**Brief**
Would you print all of the entries exactly, please, but without their pictures?

========

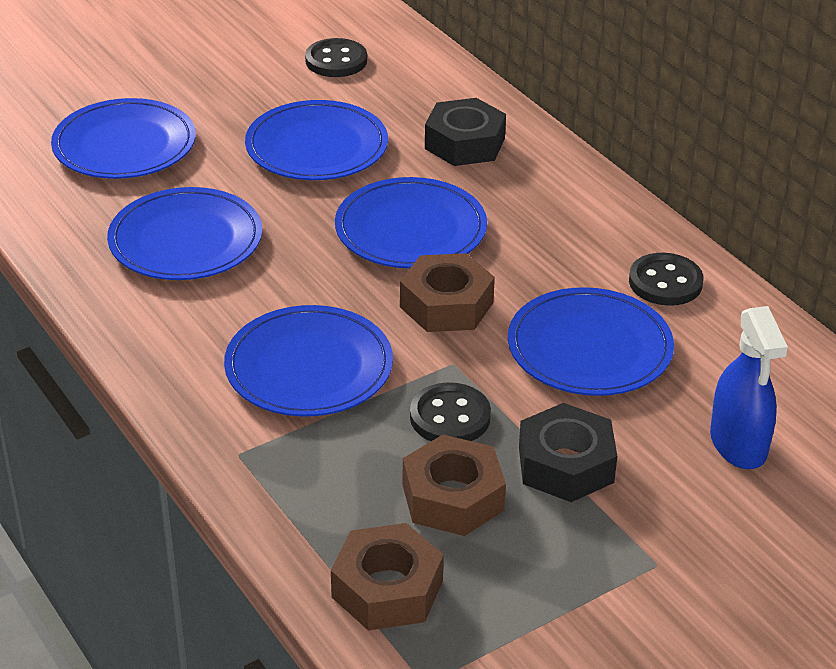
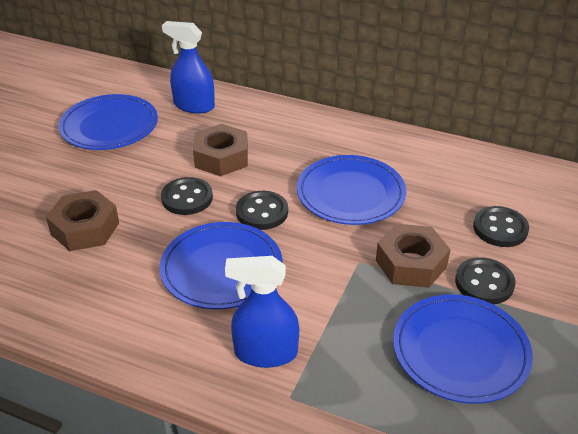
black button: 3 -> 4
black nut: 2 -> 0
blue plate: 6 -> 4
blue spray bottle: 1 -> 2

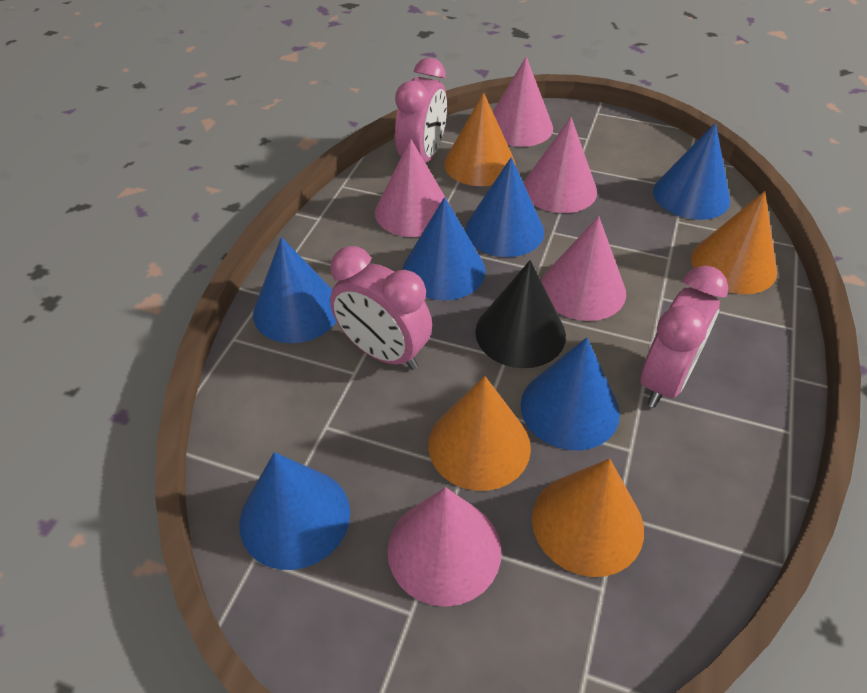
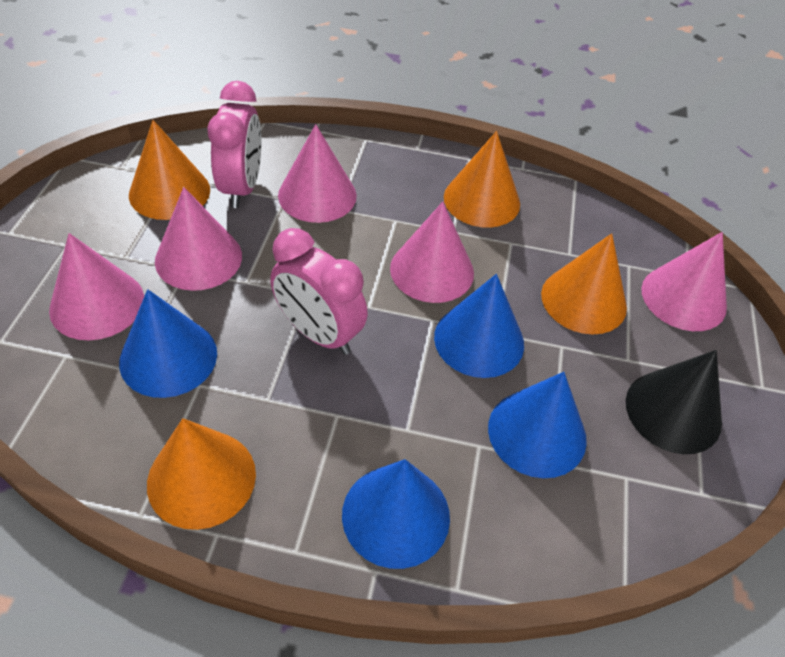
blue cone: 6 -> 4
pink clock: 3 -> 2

========

**Task response**
black button: 3 -> 4
black nut: 2 -> 0
blue plate: 6 -> 4
blue spray bottle: 1 -> 2

blue cone: 6 -> 4
pink clock: 3 -> 2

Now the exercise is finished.